**WORK REQUEST:**
The answer should consist of all the entries, repeated word for word.
(Beginning of EXERCISE DATA)
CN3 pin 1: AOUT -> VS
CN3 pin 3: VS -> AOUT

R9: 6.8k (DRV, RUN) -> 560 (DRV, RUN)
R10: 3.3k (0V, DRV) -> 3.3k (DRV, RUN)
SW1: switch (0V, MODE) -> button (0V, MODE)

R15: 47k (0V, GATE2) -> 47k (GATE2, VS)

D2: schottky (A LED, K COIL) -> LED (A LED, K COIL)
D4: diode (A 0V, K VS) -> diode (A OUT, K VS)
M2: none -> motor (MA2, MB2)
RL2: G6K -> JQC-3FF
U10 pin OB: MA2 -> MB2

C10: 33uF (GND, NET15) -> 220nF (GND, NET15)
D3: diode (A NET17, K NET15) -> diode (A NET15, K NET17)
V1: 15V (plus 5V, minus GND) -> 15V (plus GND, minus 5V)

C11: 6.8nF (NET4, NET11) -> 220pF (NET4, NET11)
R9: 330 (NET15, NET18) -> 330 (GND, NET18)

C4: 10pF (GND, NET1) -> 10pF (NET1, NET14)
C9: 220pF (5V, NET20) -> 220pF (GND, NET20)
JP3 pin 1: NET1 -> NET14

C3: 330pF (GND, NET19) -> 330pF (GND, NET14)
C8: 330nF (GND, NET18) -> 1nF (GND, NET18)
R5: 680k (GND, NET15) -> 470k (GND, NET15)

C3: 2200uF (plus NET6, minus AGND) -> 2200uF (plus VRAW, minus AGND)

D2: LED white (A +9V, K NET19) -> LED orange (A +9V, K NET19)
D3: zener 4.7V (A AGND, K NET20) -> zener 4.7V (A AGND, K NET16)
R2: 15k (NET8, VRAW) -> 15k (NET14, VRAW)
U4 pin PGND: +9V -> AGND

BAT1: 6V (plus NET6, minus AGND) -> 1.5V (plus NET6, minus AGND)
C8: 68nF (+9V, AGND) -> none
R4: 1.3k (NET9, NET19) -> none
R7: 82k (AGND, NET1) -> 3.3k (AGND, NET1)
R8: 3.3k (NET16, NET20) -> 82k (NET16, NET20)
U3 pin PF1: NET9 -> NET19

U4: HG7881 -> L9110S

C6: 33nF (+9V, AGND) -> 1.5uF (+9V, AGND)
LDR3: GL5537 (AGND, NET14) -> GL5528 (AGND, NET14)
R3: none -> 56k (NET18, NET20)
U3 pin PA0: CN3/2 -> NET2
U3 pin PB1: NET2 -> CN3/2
(End of EXERCISE DATA)
**RESULT OF THE EXERCISE:**
CN3 pin 1: AOUT -> VS
CN3 pin 3: VS -> AOUT

R9: 6.8k (DRV, RUN) -> 560 (DRV, RUN)
R10: 3.3k (0V, DRV) -> 3.3k (DRV, RUN)
SW1: switch (0V, MODE) -> button (0V, MODE)

R15: 47k (0V, GATE2) -> 47k (GATE2, VS)

D2: schottky (A LED, K COIL) -> LED (A LED, K COIL)
D4: diode (A 0V, K VS) -> diode (A OUT, K VS)
M2: none -> motor (MA2, MB2)
RL2: G6K -> JQC-3FF
U10 pin OB: MA2 -> MB2

C10: 33uF (GND, NET15) -> 220nF (GND, NET15)
D3: diode (A NET17, K NET15) -> diode (A NET15, K NET17)
V1: 15V (plus 5V, minus GND) -> 15V (plus GND, minus 5V)

C11: 6.8nF (NET4, NET11) -> 220pF (NET4, NET11)
R9: 330 (NET15, NET18) -> 330 (GND, NET18)

C4: 10pF (GND, NET1) -> 10pF (NET1, NET14)
C9: 220pF (5V, NET20) -> 220pF (GND, NET20)
JP3 pin 1: NET1 -> NET14

C3: 330pF (GND, NET19) -> 330pF (GND, NET14)
C8: 330nF (GND, NET18) -> 1nF (GND, NET18)
R5: 680k (GND, NET15) -> 470k (GND, NET15)

C3: 2200uF (plus NET6, minus AGND) -> 2200uF (plus VRAW, minus AGND)

D2: LED white (A +9V, K NET19) -> LED orange (A +9V, K NET19)
D3: zener 4.7V (A AGND, K NET20) -> zener 4.7V (A AGND, K NET16)
R2: 15k (NET8, VRAW) -> 15k (NET14, VRAW)
U4 pin PGND: +9V -> AGND

BAT1: 6V (plus NET6, minus AGND) -> 1.5V (plus NET6, minus AGND)
C8: 68nF (+9V, AGND) -> none
R4: 1.3k (NET9, NET19) -> none
R7: 82k (AGND, NET1) -> 3.3k (AGND, NET1)
R8: 3.3k (NET16, NET20) -> 82k (NET16, NET20)
U3 pin PF1: NET9 -> NET19

U4: HG7881 -> L9110S

C6: 33nF (+9V, AGND) -> 1.5uF (+9V, AGND)
LDR3: GL5537 (AGND, NET14) -> GL5528 (AGND, NET14)
R3: none -> 56k (NET18, NET20)
U3 pin PA0: CN3/2 -> NET2
U3 pin PB1: NET2 -> CN3/2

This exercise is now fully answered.